What needs transcribing is the line with "white plate C3" and every line after it to the end of the records, exactly and alone, with no pictures.

[Object correspondence data]
--------------------------------

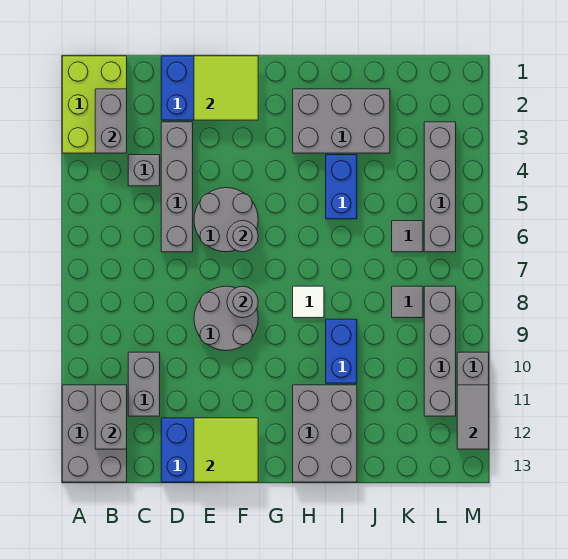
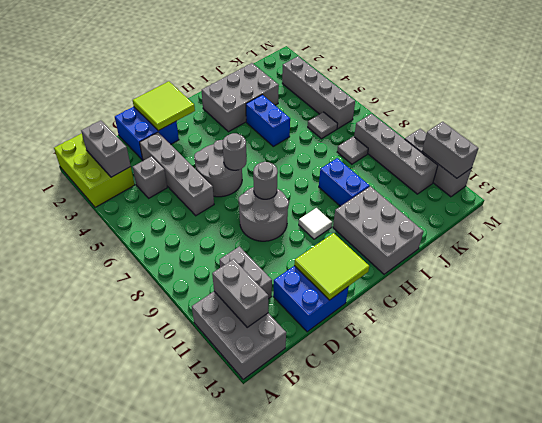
white tile H8 level 1 -> white tile G10 level 1
grey tile M11:M12 level 2 -> grey brick M11:M12 level 2

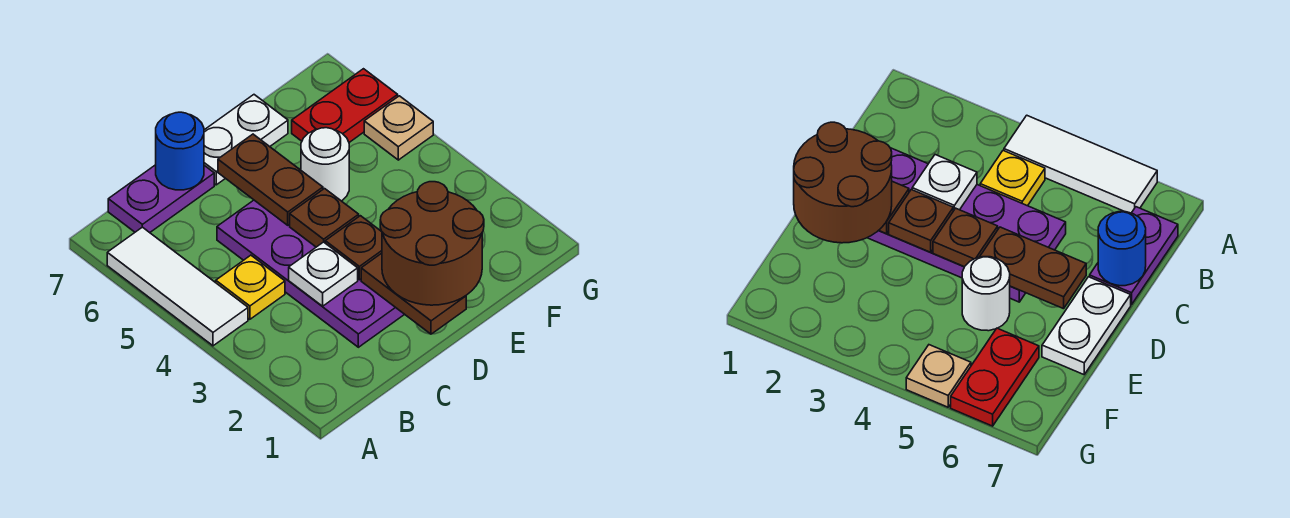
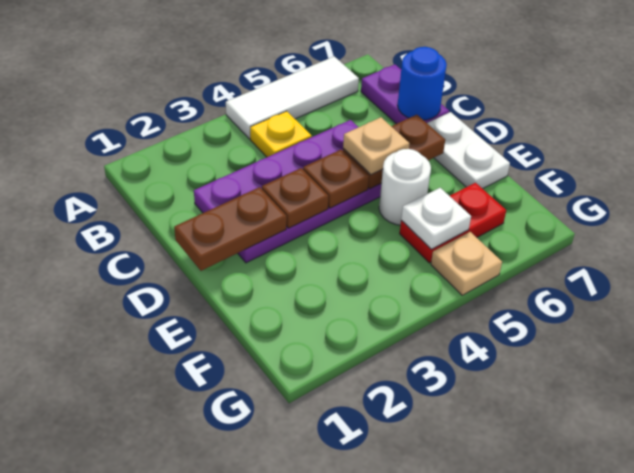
white plate C3 level 2 -> white plate F5 level 2
brown round brick D1:E2 level 3 -> none
none -> tan plate D5 level 3
red plate F6:G6 level 1 -> red plate F5:F6 level 1

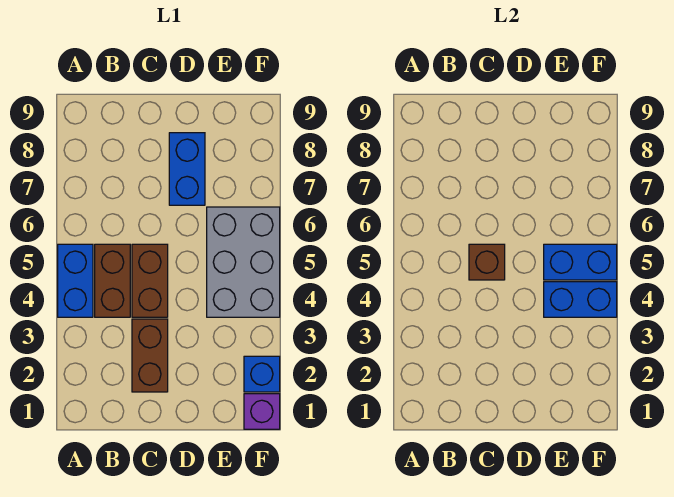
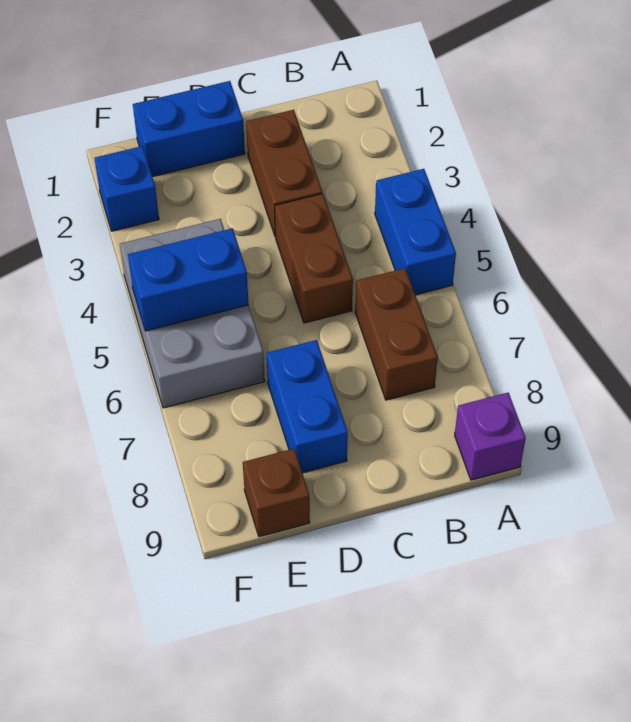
brown brick B4:B5 level 1 -> brown brick B6:B7 level 1
brown brick C5 level 2 -> brown brick E9 level 1
blue brick E4:F4 level 2 -> blue brick D1:E1 level 1
purple brick F1 level 1 -> purple brick A9 level 1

--------------------------------

◆ Reply to the exercise
white plate C3 level 2 -> white plate F5 level 2
brown round brick D1:E2 level 3 -> none
none -> tan plate D5 level 3
red plate F6:G6 level 1 -> red plate F5:F6 level 1

brown brick B4:B5 level 1 -> brown brick B6:B7 level 1
brown brick C5 level 2 -> brown brick E9 level 1
blue brick E4:F4 level 2 -> blue brick D1:E1 level 1
purple brick F1 level 1 -> purple brick A9 level 1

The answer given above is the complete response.